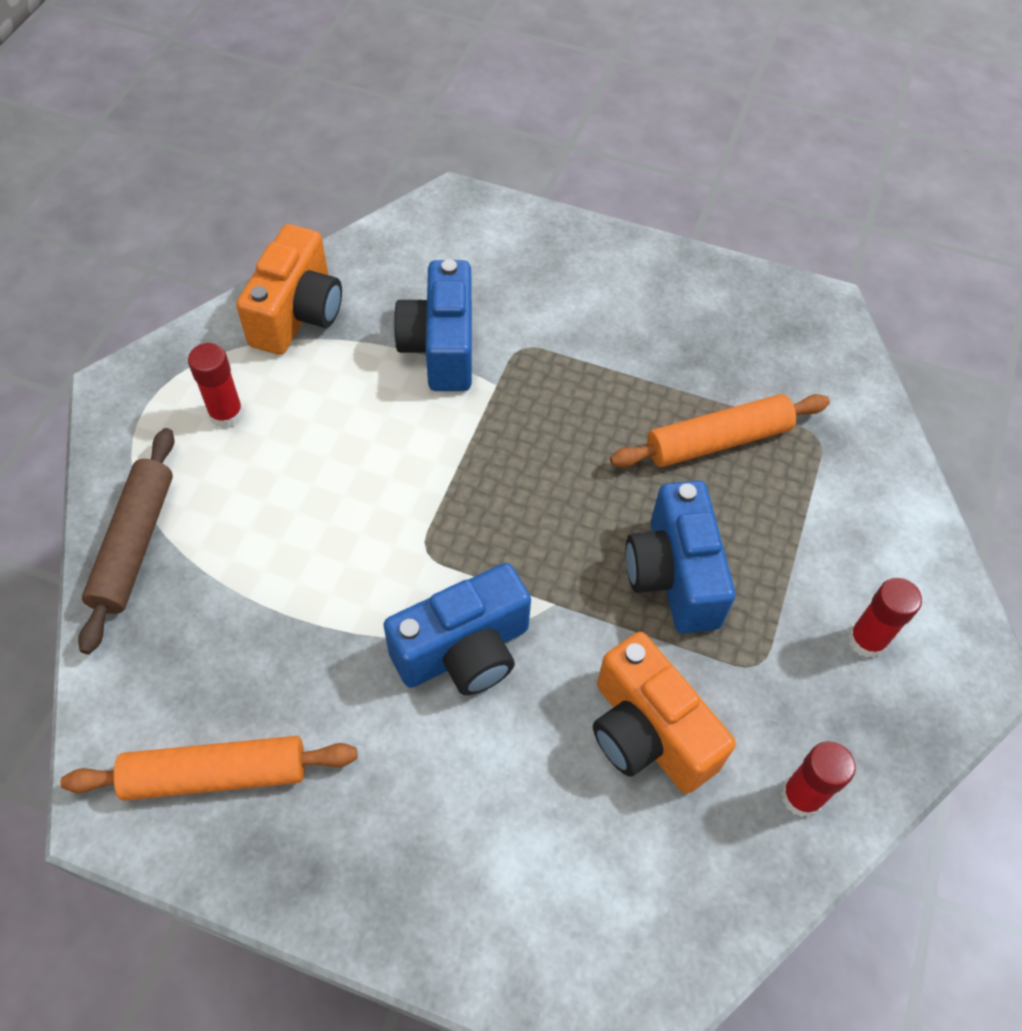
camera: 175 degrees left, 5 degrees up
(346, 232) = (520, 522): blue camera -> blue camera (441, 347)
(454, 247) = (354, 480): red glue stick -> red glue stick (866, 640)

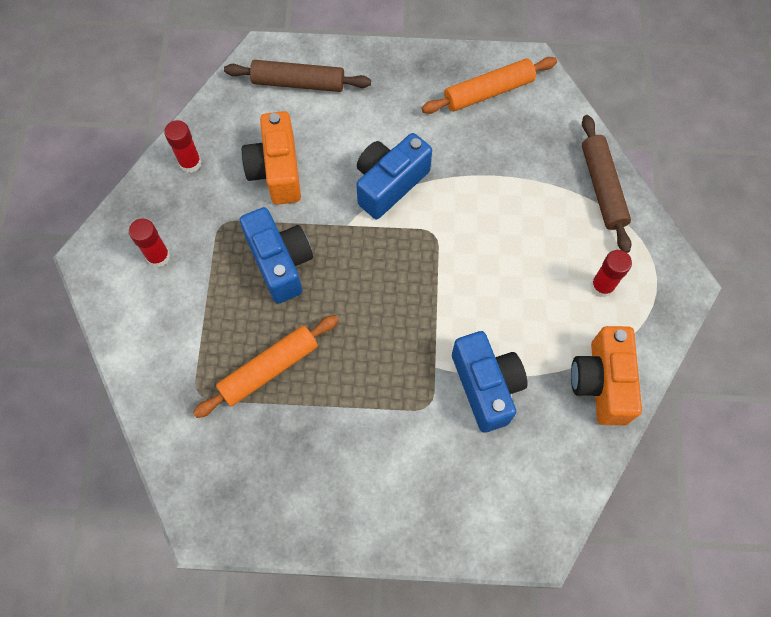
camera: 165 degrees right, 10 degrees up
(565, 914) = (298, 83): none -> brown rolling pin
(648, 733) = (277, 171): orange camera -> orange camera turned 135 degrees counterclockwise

================================

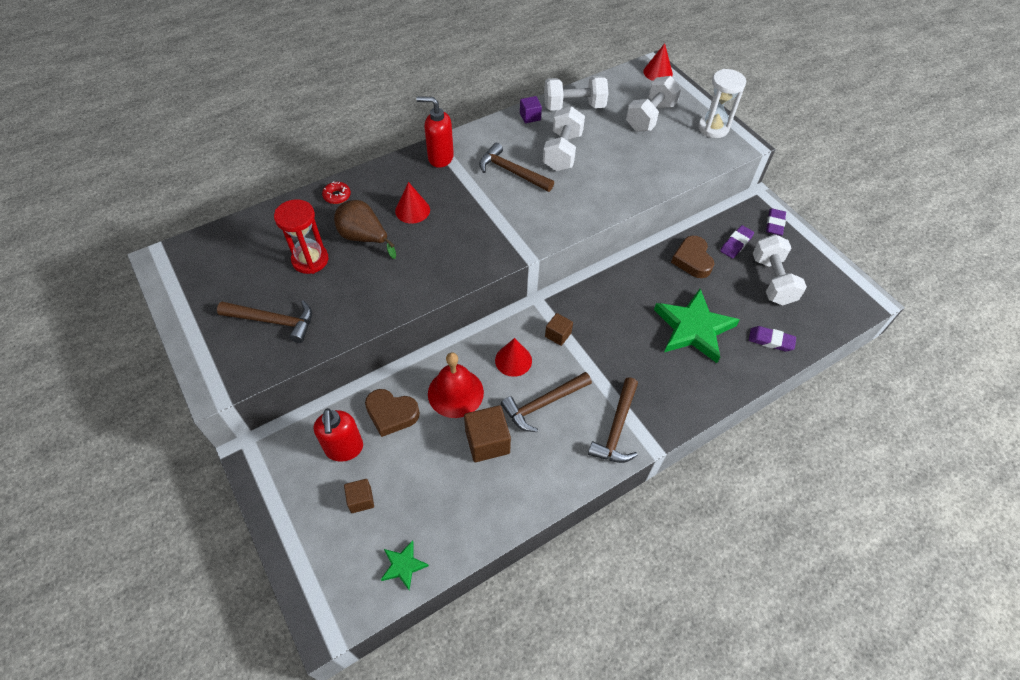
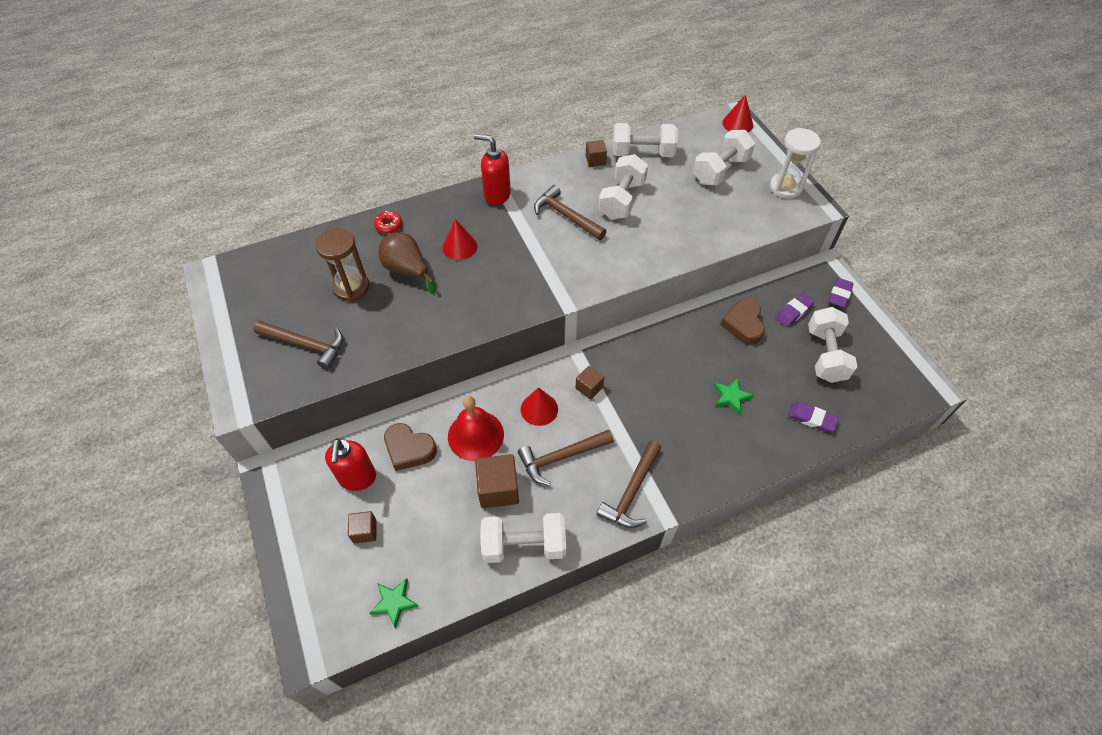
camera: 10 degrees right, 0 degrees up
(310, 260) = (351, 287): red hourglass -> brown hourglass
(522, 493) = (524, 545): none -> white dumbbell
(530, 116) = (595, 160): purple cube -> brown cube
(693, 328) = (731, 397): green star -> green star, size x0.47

================================

-- ACTIVITY --
Above are the entries. Copy exactly the part that opens with the line containing "camera: 10 degrees right, 0 degrees up" and closes with the line containing "(693, 328) = (731, 397): green", and no more.

-- ANSWER AREA --
camera: 10 degrees right, 0 degrees up
(310, 260) = (351, 287): red hourglass -> brown hourglass
(522, 493) = (524, 545): none -> white dumbbell
(530, 116) = (595, 160): purple cube -> brown cube
(693, 328) = (731, 397): green star -> green star, size x0.47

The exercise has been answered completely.